§ Exercise description
Emit a verbatim copy of the lines running from the line with "black heart [226,184,267,210]" through the end of the material below.

§ Records for the exercise
++++
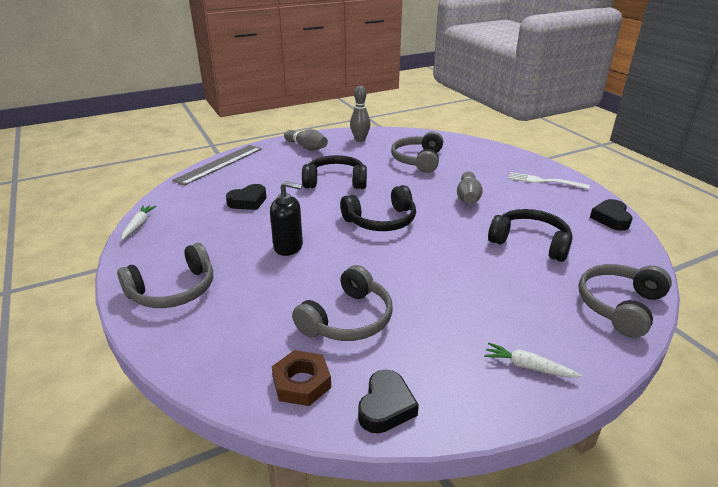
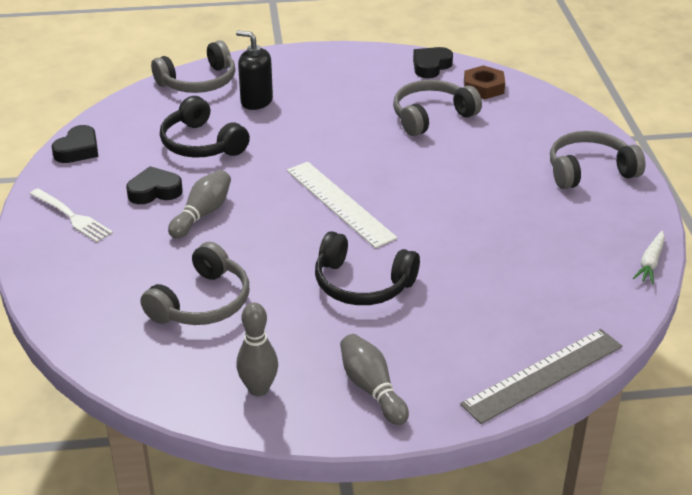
camera: 160 degrees left, 5 degrees up
black heart [226,184,267,210] -> black heart moved to [126,166,183,204]
black soap dispenser [270,181,303,256] -> black soap dispenser moved to [236,31,273,110]
black headphones [340,185,416,231] -> white ruler [287,162,398,248]
white carrot [484,342,582,378] -> none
++++
§ Task solution
black heart [226,184,267,210] -> black heart moved to [126,166,183,204]
black soap dispenser [270,181,303,256] -> black soap dispenser moved to [236,31,273,110]
black headphones [340,185,416,231] -> white ruler [287,162,398,248]
white carrot [484,342,582,378] -> none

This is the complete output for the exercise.